== Segment start ==

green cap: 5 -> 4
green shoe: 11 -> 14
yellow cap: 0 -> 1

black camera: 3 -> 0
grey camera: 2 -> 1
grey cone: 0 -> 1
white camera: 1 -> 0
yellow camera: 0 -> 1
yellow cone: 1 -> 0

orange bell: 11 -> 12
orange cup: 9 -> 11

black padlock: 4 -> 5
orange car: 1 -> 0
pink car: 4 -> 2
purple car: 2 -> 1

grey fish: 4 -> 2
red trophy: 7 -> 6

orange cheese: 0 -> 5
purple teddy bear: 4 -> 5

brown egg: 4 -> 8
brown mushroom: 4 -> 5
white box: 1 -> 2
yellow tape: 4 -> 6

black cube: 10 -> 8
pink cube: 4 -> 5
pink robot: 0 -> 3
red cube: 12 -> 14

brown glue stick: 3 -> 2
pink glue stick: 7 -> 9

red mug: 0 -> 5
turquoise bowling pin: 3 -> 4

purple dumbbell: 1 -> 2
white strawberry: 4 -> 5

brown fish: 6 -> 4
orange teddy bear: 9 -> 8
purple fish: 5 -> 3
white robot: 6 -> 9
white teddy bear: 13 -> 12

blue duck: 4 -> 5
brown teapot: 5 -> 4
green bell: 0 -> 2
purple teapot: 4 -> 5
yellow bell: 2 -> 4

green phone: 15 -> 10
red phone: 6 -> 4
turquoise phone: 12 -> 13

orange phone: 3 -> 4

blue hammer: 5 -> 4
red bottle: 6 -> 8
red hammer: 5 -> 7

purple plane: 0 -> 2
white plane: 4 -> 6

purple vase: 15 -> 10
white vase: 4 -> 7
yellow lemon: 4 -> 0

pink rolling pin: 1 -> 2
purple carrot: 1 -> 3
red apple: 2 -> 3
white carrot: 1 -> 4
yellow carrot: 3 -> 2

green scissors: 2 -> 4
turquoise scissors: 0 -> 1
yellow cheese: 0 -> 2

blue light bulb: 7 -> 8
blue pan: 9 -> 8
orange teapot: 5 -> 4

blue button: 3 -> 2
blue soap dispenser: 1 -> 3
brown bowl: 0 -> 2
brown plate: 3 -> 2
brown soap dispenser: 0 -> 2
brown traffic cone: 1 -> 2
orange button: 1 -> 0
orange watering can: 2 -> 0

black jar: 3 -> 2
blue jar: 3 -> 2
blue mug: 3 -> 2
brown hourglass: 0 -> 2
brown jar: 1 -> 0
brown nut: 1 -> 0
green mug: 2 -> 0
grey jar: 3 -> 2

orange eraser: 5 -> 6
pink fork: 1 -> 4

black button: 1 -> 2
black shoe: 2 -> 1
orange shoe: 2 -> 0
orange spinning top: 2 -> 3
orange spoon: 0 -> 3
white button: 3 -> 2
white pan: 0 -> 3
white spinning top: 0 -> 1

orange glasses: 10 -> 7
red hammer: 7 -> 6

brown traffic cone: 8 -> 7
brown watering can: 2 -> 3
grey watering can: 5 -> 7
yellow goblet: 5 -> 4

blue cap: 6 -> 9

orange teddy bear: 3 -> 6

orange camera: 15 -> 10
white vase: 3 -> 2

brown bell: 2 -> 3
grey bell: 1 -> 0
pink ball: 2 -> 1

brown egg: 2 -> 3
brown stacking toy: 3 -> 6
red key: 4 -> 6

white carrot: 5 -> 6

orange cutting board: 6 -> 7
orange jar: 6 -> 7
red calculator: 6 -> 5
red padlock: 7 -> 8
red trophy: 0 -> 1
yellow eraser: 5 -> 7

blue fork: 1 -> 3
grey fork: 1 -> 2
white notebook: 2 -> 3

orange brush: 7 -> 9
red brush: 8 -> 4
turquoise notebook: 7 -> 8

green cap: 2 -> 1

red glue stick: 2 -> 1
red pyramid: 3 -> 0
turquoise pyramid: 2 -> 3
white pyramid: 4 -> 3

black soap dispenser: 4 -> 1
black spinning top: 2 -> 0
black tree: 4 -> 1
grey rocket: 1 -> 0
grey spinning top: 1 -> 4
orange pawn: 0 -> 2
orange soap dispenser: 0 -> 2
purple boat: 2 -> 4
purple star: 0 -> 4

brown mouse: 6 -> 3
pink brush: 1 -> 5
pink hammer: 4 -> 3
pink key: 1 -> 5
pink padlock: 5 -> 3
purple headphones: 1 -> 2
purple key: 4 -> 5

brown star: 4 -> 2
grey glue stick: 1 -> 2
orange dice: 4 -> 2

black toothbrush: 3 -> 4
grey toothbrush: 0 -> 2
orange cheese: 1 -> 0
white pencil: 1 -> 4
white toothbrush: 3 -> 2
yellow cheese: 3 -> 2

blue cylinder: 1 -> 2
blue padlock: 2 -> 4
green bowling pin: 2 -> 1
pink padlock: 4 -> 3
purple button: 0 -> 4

== Segment end ==

Exercise instructions:
Locate "black toothbrush: 3 -> 4" in the material, then quote the line that contains it and all lines after it through the final one.

Result of the exercise:
black toothbrush: 3 -> 4
grey toothbrush: 0 -> 2
orange cheese: 1 -> 0
white pencil: 1 -> 4
white toothbrush: 3 -> 2
yellow cheese: 3 -> 2

blue cylinder: 1 -> 2
blue padlock: 2 -> 4
green bowling pin: 2 -> 1
pink padlock: 4 -> 3
purple button: 0 -> 4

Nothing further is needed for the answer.